■ Task details:
Filter the records below and copy every line that contains the string "downbow", matching case exactly.

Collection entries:
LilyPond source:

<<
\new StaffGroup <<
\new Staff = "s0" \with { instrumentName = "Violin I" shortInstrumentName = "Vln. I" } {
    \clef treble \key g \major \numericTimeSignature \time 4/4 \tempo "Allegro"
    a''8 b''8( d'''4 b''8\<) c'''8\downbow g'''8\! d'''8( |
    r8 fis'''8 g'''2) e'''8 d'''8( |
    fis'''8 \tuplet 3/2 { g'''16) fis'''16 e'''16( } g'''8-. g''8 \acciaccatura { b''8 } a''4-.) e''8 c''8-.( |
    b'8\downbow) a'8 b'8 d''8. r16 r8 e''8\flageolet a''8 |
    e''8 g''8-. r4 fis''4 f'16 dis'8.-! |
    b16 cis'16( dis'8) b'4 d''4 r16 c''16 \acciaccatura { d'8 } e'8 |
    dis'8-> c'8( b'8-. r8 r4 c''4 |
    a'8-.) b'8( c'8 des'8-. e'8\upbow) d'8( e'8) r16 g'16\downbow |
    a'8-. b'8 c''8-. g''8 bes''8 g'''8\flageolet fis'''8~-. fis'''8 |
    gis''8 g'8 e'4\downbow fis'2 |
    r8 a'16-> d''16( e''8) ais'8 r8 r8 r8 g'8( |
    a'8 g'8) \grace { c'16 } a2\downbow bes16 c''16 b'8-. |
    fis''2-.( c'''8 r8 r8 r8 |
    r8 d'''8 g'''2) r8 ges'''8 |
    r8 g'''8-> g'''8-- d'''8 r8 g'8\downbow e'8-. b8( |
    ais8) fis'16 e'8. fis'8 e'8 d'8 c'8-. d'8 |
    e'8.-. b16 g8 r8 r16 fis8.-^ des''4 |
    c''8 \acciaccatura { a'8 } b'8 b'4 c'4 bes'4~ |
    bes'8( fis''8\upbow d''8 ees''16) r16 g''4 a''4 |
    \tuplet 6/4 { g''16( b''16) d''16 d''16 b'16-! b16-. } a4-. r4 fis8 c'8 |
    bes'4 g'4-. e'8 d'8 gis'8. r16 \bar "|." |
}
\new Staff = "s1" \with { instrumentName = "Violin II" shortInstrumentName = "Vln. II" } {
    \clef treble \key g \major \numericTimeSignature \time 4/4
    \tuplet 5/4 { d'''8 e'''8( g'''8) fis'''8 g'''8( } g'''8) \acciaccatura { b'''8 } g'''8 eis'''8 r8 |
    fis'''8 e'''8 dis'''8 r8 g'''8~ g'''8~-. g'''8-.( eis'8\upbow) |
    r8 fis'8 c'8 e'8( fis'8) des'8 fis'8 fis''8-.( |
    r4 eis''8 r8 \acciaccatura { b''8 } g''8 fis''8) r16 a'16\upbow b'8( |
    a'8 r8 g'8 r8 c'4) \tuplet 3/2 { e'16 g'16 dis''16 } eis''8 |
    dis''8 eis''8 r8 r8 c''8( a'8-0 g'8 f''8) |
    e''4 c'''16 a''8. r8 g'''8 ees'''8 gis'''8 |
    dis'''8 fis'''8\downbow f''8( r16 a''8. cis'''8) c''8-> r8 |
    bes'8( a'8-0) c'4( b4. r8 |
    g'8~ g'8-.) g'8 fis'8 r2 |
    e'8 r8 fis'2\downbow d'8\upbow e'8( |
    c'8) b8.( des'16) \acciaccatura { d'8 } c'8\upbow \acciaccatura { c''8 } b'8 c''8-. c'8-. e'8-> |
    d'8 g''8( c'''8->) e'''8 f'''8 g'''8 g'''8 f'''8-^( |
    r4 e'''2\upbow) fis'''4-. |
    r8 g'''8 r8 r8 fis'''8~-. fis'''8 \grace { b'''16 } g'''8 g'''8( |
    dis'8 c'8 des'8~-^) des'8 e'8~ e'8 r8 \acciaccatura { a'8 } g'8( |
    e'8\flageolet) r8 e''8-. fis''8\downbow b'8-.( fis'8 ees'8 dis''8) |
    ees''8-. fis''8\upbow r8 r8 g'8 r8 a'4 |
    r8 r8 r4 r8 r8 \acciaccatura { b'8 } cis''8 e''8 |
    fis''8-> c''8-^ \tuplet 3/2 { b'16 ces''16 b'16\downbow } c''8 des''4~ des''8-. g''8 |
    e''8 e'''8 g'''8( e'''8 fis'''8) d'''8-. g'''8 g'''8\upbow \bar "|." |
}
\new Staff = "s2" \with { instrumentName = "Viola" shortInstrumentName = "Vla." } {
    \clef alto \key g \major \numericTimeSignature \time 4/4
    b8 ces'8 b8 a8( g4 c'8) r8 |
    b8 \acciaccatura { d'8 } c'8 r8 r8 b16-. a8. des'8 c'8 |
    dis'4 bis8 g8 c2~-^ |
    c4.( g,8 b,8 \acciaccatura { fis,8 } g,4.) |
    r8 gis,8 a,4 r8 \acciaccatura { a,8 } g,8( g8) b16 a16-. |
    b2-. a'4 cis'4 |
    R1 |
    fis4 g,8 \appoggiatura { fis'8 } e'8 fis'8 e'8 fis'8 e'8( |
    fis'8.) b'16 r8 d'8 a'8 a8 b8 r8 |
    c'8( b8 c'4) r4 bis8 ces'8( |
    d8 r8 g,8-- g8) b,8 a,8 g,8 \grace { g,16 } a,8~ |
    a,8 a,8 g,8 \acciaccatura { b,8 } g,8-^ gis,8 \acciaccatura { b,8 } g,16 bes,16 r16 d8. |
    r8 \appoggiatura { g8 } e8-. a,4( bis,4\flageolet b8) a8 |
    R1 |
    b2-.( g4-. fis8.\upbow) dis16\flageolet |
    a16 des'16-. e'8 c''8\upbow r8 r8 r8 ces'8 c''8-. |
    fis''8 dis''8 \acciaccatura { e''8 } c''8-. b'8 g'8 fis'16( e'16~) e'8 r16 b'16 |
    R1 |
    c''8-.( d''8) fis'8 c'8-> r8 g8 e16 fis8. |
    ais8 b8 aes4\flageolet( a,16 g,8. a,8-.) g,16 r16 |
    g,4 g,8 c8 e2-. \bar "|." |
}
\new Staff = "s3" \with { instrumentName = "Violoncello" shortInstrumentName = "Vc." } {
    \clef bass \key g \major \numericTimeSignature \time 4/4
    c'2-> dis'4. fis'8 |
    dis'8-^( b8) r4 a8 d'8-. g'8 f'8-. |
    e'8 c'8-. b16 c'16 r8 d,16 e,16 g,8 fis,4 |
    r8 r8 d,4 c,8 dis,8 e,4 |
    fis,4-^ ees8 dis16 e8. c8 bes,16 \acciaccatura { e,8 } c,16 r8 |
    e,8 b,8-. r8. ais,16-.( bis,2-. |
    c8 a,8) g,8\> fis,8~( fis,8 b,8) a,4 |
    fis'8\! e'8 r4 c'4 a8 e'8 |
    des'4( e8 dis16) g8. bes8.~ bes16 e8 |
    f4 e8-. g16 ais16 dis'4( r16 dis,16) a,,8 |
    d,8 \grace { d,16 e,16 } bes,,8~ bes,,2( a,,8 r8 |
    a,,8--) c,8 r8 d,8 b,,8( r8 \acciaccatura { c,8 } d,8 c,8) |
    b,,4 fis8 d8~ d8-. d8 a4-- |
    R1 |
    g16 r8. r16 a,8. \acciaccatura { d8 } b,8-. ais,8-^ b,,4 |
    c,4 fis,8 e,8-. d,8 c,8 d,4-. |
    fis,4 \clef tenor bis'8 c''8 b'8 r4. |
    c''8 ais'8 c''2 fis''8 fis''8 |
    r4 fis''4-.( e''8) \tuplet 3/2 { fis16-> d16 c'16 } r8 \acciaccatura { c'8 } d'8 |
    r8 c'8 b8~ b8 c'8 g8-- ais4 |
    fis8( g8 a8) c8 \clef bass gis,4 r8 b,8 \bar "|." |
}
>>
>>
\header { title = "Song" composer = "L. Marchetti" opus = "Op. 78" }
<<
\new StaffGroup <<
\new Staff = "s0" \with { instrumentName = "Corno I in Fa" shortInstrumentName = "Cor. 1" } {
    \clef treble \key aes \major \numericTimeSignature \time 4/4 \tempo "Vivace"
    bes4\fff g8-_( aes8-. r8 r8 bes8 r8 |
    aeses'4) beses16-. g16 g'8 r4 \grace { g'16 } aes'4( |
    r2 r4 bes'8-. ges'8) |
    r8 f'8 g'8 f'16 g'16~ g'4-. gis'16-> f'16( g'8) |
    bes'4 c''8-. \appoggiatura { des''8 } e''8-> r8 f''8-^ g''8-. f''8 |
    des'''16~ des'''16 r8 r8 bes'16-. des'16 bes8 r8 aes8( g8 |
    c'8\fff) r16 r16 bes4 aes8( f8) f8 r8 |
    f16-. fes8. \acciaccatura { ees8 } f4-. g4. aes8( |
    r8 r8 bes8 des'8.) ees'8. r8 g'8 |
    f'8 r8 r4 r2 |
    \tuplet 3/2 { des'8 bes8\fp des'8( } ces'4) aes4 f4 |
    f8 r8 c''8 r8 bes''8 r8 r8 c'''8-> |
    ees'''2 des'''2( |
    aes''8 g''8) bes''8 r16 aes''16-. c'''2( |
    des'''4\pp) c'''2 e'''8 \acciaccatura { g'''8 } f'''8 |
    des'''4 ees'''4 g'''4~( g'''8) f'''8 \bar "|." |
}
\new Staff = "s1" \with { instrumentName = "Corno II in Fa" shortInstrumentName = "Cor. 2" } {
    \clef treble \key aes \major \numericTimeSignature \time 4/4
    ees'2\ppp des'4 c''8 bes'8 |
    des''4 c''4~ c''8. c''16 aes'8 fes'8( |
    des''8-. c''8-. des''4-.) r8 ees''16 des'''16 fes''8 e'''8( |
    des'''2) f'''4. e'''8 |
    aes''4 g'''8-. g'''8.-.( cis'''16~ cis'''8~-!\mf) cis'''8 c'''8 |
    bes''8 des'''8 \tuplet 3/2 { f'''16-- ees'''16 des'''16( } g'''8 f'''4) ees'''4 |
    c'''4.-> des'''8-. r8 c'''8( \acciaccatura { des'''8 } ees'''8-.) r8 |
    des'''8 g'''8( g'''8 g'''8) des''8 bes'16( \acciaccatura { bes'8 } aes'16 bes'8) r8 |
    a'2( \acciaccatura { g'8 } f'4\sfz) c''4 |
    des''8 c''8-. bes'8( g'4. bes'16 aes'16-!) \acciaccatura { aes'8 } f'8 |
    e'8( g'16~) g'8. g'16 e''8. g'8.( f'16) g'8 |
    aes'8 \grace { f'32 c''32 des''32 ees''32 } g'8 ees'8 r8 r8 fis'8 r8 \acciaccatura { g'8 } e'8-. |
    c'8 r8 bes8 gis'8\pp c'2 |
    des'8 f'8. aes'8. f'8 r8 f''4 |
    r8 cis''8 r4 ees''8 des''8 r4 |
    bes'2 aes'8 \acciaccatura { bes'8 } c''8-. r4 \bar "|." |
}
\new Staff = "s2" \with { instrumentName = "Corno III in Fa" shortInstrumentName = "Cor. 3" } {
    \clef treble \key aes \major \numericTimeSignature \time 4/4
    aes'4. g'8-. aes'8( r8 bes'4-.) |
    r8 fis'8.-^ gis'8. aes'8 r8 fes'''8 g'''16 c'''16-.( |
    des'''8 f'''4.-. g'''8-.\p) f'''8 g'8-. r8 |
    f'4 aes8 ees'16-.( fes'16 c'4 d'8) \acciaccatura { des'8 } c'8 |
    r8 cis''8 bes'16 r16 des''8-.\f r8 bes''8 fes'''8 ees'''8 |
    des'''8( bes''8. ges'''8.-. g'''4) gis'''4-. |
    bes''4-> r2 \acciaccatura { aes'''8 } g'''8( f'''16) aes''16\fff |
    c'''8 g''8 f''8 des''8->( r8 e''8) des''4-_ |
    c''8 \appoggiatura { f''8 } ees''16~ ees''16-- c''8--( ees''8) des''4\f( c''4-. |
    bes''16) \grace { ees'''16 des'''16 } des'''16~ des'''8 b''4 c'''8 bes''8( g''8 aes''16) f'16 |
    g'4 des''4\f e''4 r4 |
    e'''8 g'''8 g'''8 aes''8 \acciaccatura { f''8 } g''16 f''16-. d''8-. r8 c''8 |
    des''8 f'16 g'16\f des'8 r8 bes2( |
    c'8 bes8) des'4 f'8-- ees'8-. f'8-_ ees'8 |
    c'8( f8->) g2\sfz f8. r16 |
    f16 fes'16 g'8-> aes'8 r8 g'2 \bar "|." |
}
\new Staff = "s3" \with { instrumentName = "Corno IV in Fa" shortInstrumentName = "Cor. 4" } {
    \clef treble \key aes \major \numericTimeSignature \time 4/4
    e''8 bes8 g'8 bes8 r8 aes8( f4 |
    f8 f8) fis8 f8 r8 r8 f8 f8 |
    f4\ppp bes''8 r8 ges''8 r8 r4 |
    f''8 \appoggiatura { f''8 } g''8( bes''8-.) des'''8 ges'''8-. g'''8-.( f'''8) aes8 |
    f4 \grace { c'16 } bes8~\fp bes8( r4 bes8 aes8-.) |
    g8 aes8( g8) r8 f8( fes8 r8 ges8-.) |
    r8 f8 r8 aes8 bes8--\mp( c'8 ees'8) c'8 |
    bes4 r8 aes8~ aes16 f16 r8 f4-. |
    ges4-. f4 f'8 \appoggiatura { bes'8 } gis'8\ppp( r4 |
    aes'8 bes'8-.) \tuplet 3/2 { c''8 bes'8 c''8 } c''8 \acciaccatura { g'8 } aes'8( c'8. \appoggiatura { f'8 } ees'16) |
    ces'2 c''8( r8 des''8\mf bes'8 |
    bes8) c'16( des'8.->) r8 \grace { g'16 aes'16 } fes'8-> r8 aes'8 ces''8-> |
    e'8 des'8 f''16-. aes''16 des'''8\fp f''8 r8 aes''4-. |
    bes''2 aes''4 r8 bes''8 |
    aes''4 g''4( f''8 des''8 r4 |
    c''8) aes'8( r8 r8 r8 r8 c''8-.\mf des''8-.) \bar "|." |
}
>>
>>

■ Solution below:
    a''8 b''8( d'''4 b''8\<) c'''8\downbow g'''8\! d'''8( |
    b'8\downbow) a'8 b'8 d''8. r16 r8 e''8\flageolet a''8 |
    a'8-.) b'8( c'8 des'8-. e'8\upbow) d'8( e'8) r16 g'16\downbow |
    gis''8 g'8 e'4\downbow fis'2 |
    a'8 g'8) \grace { c'16 } a2\downbow bes16 c''16 b'8-. |
    r8 g'''8-> g'''8-- d'''8 r8 g'8\downbow e'8-. b8( |
    dis'''8 fis'''8\downbow f''8( r16 a''8. cis'''8) c''8-> r8 |
    e'8 r8 fis'2\downbow d'8\upbow e'8( |
    e'8\flageolet) r8 e''8-. fis''8\downbow b'8-.( fis'8 ees'8 dis''8) |
    fis''8-> c''8-^ \tuplet 3/2 { b'16 ces''16 b'16\downbow } c''8 des''4~ des''8-. g''8 |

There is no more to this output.